- Instructions to follow
Below this line is a set of entries; quote exactly the lines from the line that contains "(529, 270) = (691, 205): blue" to the line that contains "(314, 202) = (328, 128): blue", both lines included.

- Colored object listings
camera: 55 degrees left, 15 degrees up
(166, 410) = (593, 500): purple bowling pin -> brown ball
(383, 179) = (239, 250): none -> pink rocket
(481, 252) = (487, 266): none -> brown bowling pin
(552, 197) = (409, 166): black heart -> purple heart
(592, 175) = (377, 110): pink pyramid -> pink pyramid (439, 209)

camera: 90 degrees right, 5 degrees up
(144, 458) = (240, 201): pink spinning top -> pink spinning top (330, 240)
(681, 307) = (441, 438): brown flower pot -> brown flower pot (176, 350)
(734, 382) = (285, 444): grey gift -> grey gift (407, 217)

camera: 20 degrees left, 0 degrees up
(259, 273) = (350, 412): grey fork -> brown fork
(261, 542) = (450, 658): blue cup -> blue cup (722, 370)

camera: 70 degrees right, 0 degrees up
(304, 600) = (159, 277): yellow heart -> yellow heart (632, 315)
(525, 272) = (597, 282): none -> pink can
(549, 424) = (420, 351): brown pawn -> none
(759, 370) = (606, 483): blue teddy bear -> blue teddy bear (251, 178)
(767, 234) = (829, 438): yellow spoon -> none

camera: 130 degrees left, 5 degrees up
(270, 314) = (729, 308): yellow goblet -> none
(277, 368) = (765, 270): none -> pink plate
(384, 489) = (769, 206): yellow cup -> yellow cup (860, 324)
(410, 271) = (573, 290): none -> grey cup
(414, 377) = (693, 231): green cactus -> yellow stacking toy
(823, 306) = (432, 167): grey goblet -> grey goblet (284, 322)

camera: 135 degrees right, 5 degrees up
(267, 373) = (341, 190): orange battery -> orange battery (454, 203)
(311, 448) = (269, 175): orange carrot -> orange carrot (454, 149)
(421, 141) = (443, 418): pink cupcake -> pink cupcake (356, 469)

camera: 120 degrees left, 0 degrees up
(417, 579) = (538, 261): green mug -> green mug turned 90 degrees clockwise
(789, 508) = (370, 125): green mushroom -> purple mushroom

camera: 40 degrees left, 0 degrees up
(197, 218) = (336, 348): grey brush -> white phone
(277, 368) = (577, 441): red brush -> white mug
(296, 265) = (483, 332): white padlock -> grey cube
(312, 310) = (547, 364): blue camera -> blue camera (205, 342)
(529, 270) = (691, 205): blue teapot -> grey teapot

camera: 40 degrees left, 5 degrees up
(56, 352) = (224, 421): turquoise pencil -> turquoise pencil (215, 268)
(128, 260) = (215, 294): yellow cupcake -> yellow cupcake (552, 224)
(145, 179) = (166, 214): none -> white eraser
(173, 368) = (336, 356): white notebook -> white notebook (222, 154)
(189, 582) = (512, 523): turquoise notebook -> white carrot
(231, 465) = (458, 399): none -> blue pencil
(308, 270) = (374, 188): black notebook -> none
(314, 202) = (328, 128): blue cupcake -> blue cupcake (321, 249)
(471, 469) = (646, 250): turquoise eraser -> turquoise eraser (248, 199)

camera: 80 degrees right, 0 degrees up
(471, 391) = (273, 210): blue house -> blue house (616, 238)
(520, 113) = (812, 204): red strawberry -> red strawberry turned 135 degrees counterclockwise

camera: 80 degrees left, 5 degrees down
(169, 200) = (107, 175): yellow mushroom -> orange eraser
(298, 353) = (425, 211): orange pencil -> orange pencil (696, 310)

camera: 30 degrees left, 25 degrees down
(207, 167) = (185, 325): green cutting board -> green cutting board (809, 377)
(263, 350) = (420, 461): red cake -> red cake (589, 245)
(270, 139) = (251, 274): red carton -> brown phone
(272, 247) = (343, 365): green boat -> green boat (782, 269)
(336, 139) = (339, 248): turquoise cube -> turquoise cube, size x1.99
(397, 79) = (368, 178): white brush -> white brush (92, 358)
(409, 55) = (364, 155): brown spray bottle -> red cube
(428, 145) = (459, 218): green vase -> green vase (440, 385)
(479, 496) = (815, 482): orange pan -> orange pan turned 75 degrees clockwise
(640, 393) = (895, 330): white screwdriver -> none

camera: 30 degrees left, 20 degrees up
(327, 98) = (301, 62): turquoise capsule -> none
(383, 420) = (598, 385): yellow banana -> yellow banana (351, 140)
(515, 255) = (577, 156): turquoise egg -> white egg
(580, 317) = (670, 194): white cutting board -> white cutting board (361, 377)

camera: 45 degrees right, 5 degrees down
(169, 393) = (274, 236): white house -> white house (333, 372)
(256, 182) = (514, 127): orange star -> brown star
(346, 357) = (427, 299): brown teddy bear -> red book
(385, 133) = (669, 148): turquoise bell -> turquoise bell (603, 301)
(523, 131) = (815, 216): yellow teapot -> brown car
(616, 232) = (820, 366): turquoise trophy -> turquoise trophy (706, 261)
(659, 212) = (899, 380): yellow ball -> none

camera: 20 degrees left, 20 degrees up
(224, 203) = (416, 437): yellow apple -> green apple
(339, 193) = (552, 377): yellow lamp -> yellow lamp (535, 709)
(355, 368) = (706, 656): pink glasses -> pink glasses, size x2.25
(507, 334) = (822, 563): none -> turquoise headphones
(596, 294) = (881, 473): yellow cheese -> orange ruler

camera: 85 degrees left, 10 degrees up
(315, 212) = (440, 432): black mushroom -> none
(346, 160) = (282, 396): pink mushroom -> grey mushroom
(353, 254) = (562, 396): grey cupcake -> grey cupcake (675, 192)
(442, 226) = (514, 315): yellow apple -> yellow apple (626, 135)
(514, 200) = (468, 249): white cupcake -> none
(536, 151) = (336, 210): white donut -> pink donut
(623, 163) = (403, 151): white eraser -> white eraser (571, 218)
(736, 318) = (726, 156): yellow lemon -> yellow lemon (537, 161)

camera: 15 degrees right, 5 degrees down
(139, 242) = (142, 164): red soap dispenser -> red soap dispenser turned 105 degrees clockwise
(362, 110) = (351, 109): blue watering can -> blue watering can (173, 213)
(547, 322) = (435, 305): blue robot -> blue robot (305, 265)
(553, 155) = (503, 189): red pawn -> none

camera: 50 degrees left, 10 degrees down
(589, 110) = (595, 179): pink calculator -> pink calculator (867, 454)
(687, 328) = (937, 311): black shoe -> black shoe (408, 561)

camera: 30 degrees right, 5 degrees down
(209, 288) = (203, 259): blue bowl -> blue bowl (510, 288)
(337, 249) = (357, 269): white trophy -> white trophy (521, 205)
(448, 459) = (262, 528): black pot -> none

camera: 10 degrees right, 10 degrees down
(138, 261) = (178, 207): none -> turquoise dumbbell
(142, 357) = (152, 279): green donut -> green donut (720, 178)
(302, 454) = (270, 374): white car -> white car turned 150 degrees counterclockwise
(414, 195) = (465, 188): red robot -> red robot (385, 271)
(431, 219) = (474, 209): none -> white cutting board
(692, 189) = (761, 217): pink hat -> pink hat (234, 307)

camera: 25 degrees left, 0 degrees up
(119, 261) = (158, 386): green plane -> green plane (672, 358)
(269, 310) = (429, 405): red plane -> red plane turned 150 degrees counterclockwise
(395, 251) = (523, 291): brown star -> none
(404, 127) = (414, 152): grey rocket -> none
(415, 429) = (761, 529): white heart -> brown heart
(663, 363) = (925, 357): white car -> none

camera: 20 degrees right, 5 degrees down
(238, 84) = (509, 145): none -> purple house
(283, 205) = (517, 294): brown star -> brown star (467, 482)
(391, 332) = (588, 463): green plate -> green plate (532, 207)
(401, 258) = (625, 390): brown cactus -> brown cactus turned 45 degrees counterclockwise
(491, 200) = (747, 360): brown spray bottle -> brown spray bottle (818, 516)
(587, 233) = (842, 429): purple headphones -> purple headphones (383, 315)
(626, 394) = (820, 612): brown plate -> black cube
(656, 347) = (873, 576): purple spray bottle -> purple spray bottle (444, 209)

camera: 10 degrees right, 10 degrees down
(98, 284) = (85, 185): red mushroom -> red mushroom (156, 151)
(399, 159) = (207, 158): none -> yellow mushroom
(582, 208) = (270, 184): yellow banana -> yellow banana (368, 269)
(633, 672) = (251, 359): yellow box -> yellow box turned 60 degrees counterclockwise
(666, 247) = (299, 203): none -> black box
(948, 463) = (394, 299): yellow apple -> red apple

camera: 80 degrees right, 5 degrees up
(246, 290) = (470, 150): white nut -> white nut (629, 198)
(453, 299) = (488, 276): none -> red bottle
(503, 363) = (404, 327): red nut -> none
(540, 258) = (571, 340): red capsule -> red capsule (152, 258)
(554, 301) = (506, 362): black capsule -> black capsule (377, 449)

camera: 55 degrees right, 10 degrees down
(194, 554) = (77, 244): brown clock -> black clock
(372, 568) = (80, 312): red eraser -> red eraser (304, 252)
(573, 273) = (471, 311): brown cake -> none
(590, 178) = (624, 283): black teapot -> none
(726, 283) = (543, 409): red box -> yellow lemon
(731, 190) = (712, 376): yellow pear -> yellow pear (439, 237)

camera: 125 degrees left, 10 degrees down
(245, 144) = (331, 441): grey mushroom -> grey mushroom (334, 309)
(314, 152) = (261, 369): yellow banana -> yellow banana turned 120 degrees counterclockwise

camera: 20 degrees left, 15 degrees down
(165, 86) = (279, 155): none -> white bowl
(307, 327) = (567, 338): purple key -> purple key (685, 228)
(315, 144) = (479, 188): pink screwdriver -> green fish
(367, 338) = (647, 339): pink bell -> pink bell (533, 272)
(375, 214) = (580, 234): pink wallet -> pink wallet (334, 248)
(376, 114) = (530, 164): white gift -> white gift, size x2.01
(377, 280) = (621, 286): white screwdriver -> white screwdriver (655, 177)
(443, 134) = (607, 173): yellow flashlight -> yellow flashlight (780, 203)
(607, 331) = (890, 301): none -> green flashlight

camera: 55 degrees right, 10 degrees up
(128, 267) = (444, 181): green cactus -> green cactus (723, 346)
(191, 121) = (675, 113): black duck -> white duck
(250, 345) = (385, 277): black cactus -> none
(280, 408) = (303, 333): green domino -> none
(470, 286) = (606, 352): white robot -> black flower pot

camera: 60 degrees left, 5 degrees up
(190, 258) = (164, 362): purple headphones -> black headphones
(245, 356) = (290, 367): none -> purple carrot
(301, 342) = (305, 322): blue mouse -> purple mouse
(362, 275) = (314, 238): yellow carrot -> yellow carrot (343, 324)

- Reply
(529, 270) = (691, 205): blue teapot -> grey teapot

camera: 40 degrees left, 5 degrees up
(56, 352) = (224, 421): turquoise pencil -> turquoise pencil (215, 268)
(128, 260) = (215, 294): yellow cupcake -> yellow cupcake (552, 224)
(145, 179) = (166, 214): none -> white eraser
(173, 368) = (336, 356): white notebook -> white notebook (222, 154)
(189, 582) = (512, 523): turquoise notebook -> white carrot
(231, 465) = (458, 399): none -> blue pencil
(308, 270) = (374, 188): black notebook -> none
(314, 202) = (328, 128): blue cupcake -> blue cupcake (321, 249)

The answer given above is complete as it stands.